WHAT THE TASK REQUIRES:
Filter the entries, keeping every line with the string "orange".

(Dataset records)
═══
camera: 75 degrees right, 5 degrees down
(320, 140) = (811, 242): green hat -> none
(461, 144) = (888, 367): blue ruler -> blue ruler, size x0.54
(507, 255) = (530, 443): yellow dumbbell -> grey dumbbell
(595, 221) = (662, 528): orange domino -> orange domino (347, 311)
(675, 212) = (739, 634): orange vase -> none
═══
RESULT FOR THIS TASK:
(595, 221) = (662, 528): orange domino -> orange domino (347, 311)
(675, 212) = (739, 634): orange vase -> none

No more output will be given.